_Aim of the exercise_
The answer must be an exact copy of the lines from the one containing "L101: none -> 3.3uH (SIG2, SIG5)" through the last line of the records, with no pictures.

_Materials provided_
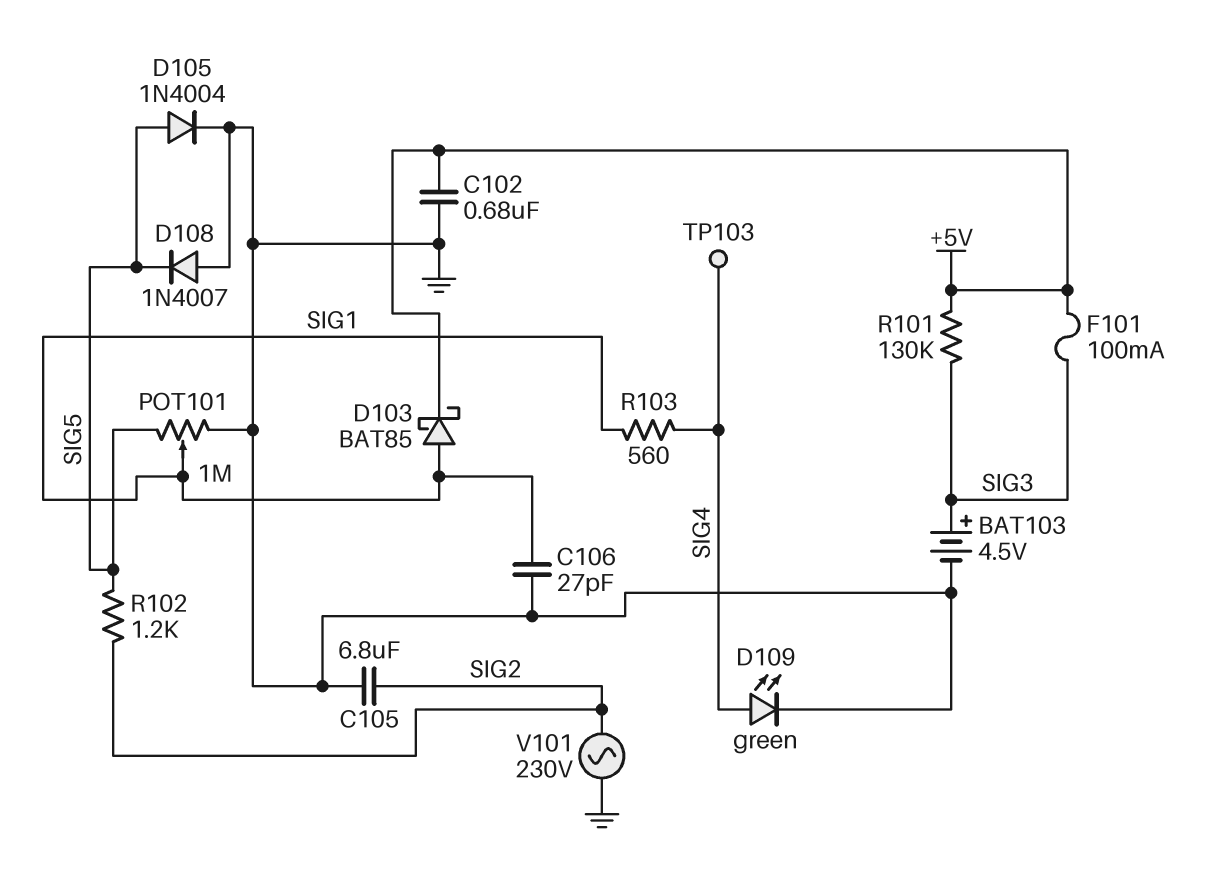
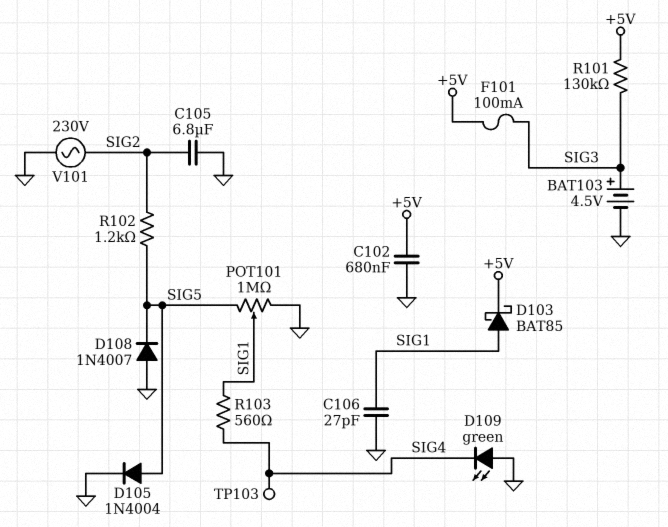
D109: LED green (A SIG4, K GND) -> LED green (A GND, K SIG4)

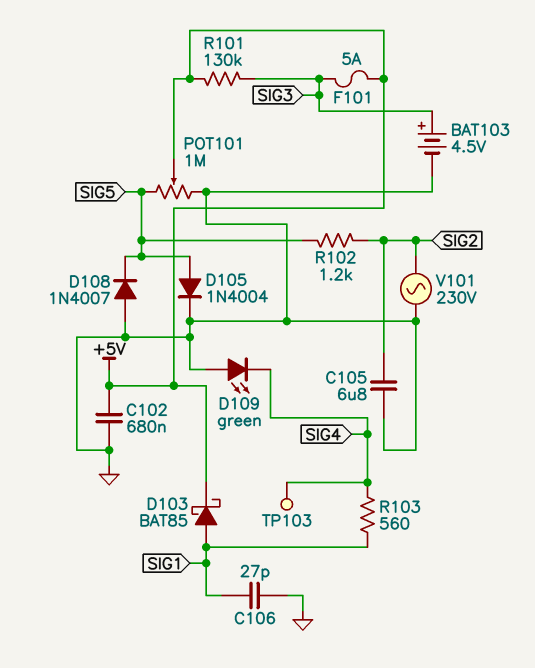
F101: 100mA (+5V, SIG3) -> 5A (+5V, SIG3)
POT101: 1M (GND, SIG5, wiper SIG1) -> 1M (GND, SIG5, wiper +5V)

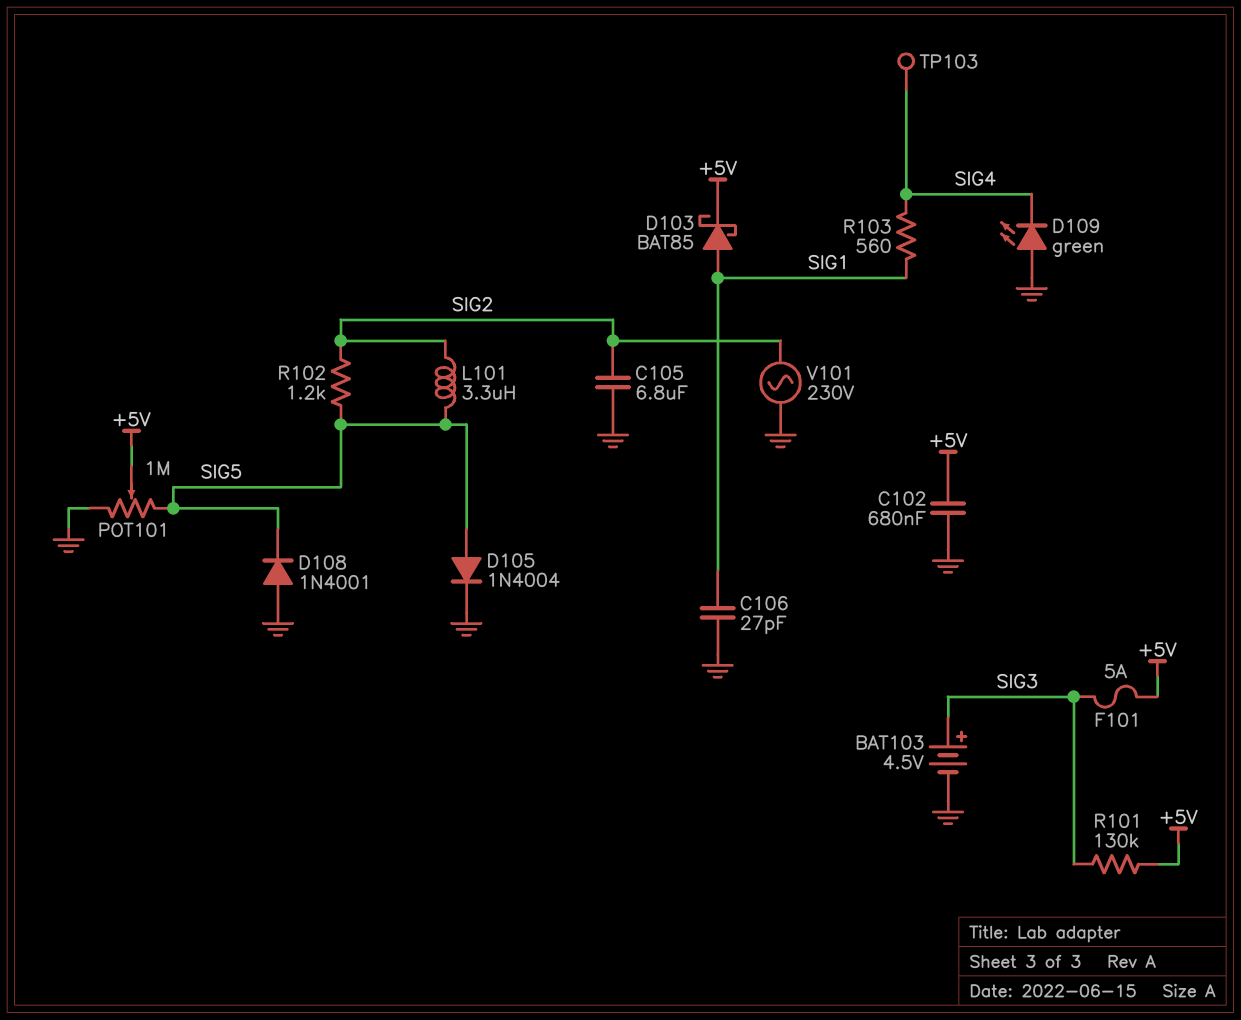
D108: diode 1N4007 (A GND, K SIG5) -> diode 1N4001 (A GND, K SIG5)
L101: none -> 3.3uH (SIG2, SIG5)

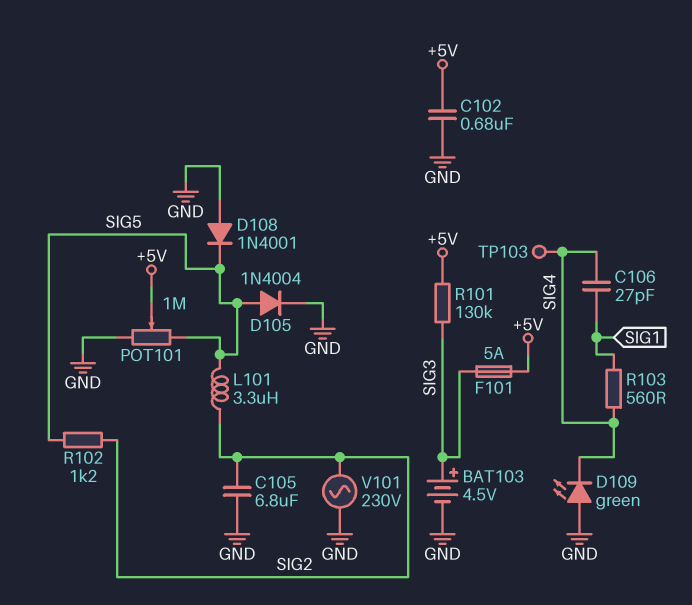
C106: 27pF (GND, SIG1) -> 27pF (SIG1, SIG4)
D103: schottky BAT85 (A SIG1, K +5V) -> none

_Solution to this task_
L101: none -> 3.3uH (SIG2, SIG5)

C106: 27pF (GND, SIG1) -> 27pF (SIG1, SIG4)
D103: schottky BAT85 (A SIG1, K +5V) -> none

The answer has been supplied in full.